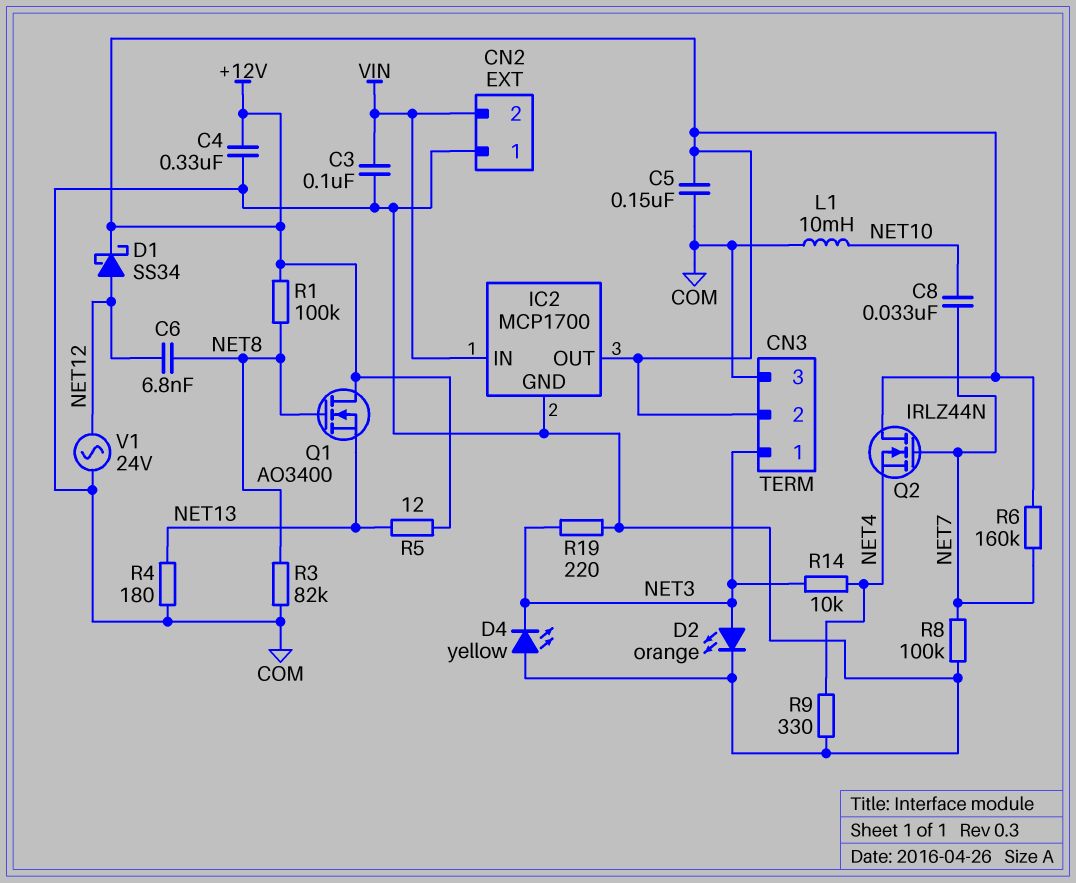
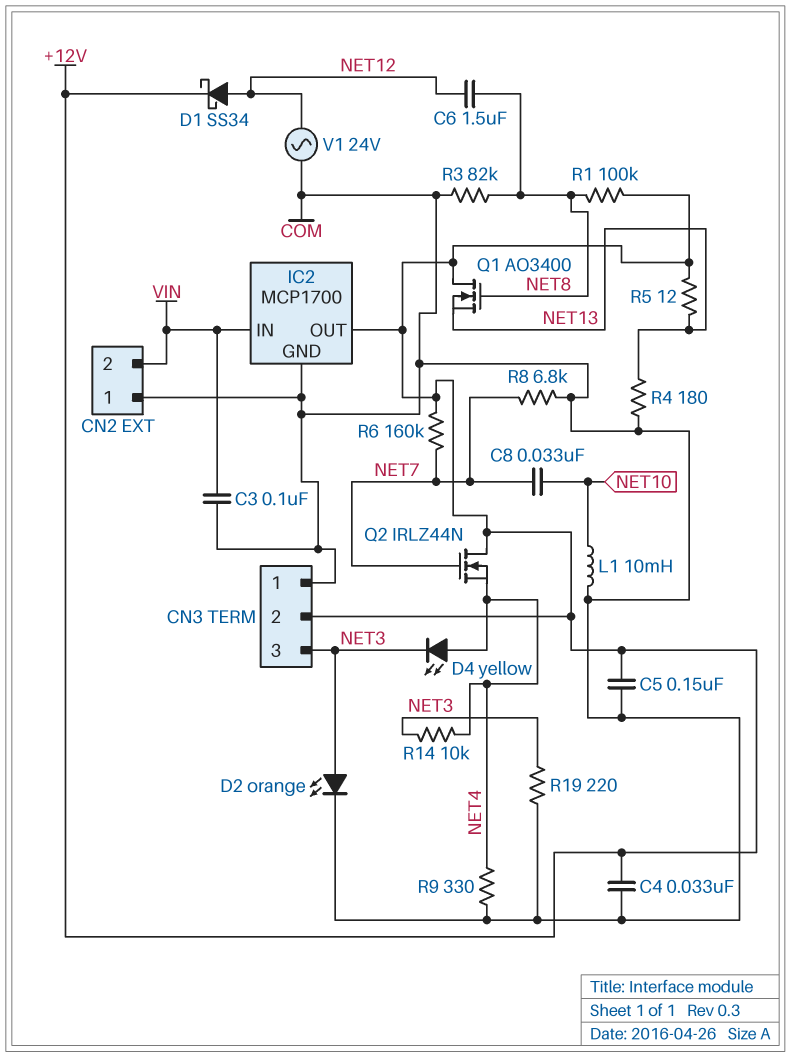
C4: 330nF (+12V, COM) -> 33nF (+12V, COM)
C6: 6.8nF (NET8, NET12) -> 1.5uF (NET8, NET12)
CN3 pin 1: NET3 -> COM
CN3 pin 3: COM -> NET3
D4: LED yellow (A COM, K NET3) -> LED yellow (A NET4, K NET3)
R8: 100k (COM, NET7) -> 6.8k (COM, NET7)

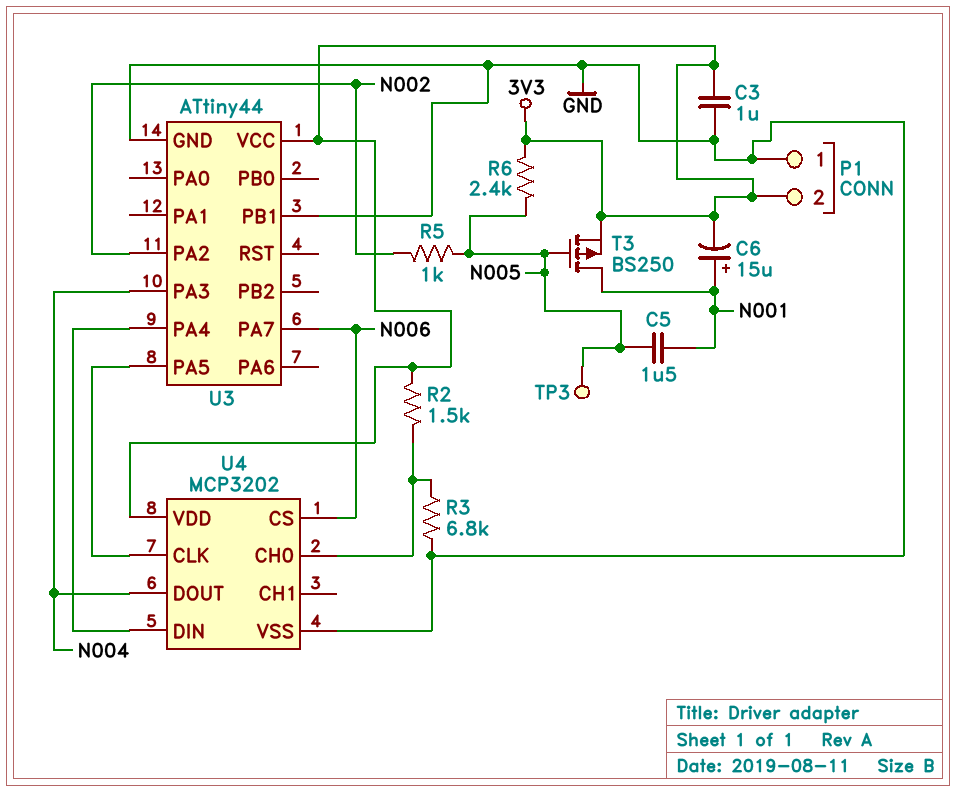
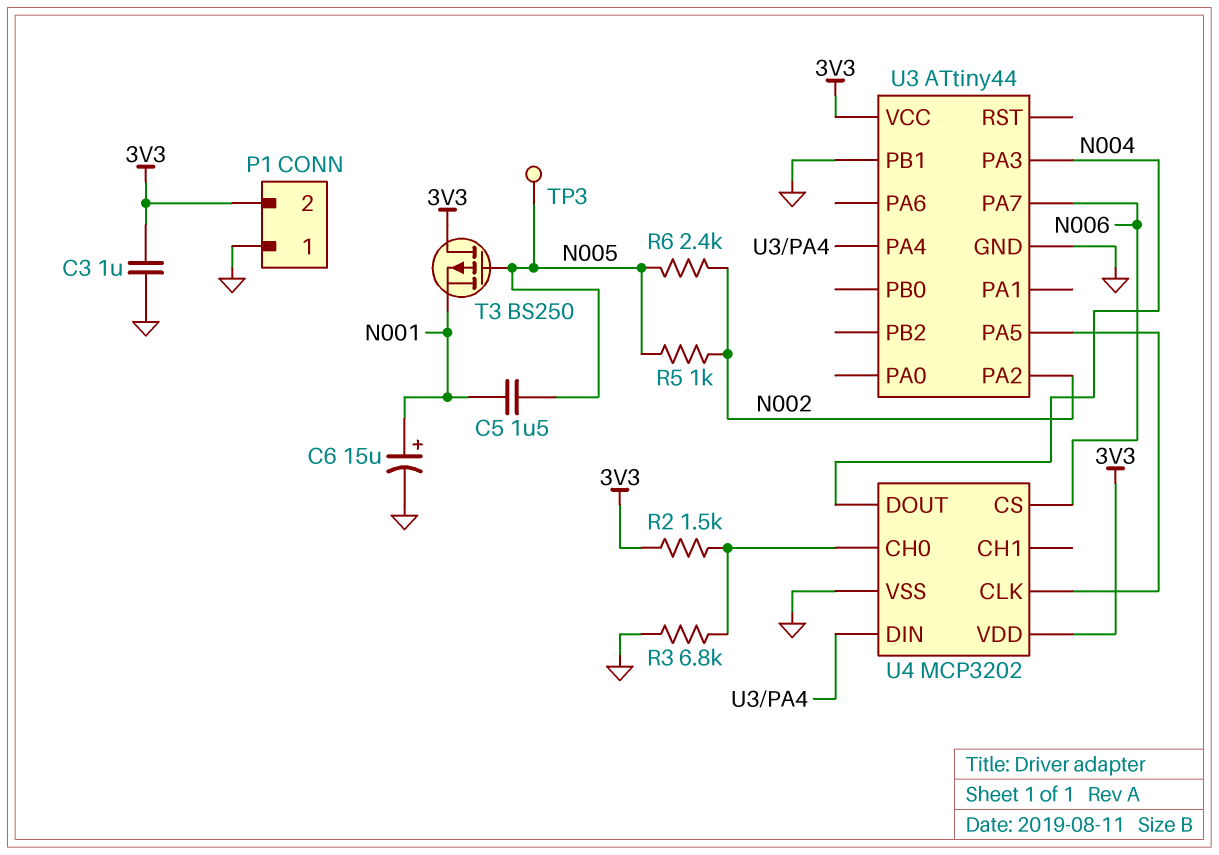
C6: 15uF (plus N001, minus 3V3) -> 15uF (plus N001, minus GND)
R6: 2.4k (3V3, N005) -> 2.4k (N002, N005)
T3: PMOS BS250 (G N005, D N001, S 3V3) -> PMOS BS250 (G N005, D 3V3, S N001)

* * *

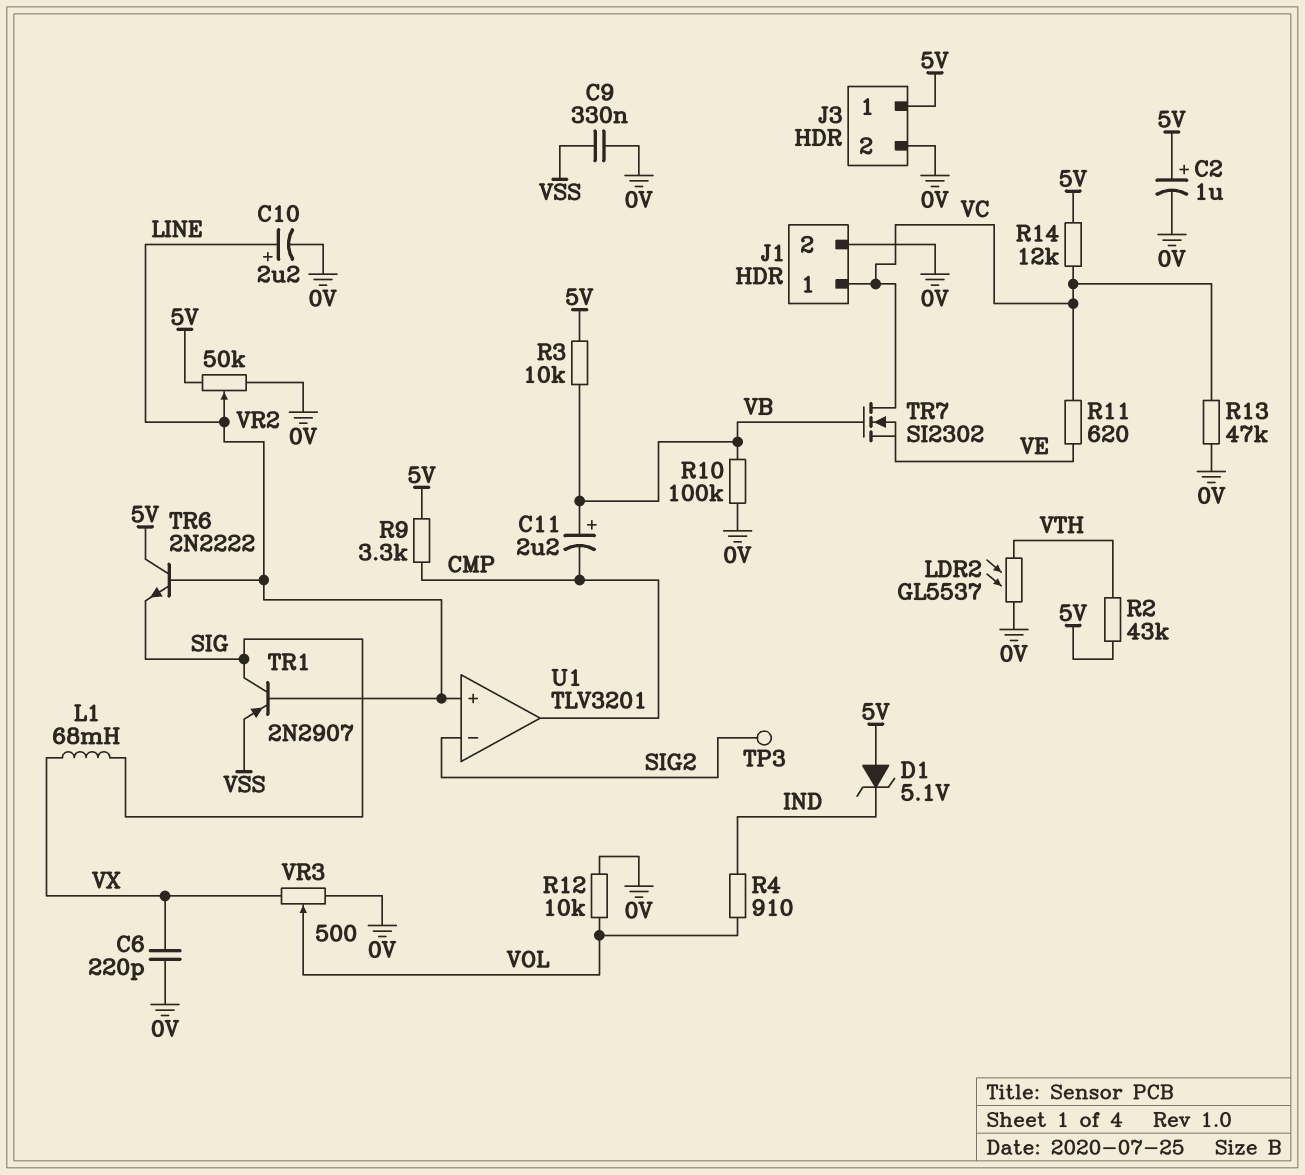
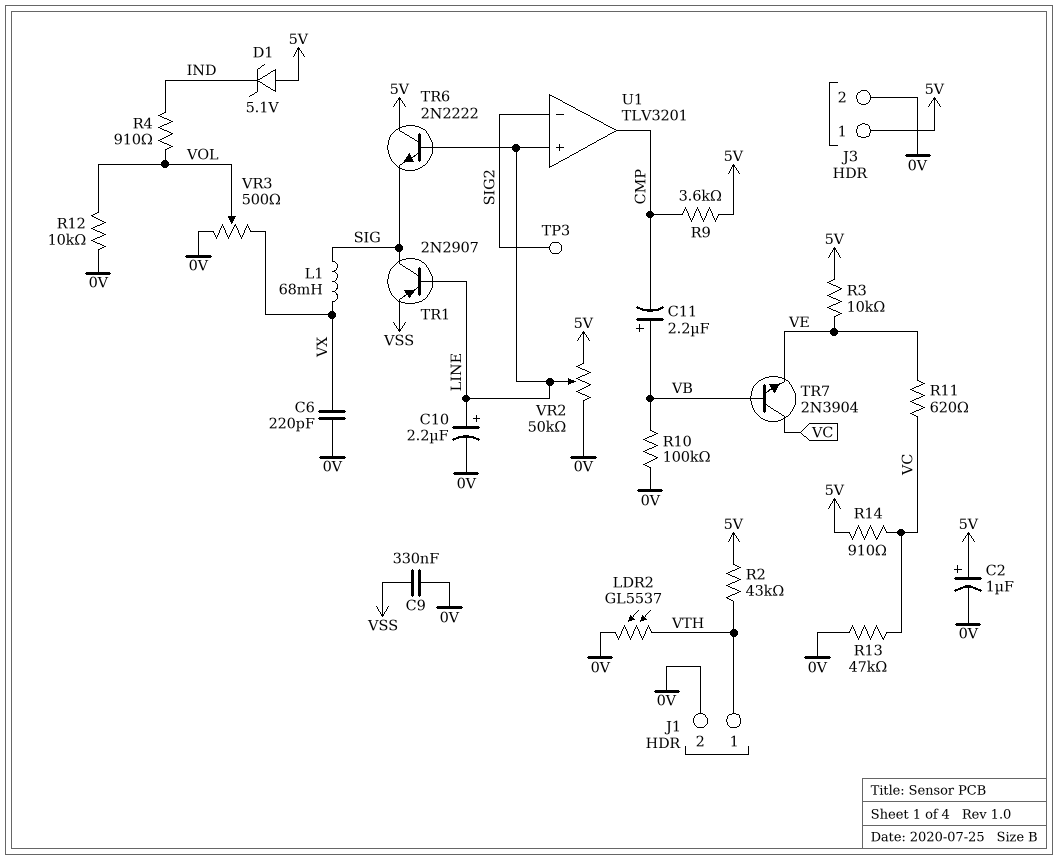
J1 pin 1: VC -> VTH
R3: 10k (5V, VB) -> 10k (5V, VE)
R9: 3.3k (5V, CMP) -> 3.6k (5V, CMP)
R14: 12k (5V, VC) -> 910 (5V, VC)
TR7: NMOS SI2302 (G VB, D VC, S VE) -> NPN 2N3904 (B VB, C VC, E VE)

* * *

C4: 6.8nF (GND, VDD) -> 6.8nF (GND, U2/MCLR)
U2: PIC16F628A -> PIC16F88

=== WORK ITEM ===
Using the entries above, repeat only the lines from the one containing "C4: 330nF (+12V, COM) -> 33nF (+12V, COM)" through the one containing "R8: 100k (COM, NET7) -> 6.8k (COM, NET7)", end lines included.

=== SOLVED PROBLEM ===
C4: 330nF (+12V, COM) -> 33nF (+12V, COM)
C6: 6.8nF (NET8, NET12) -> 1.5uF (NET8, NET12)
CN3 pin 1: NET3 -> COM
CN3 pin 3: COM -> NET3
D4: LED yellow (A COM, K NET3) -> LED yellow (A NET4, K NET3)
R8: 100k (COM, NET7) -> 6.8k (COM, NET7)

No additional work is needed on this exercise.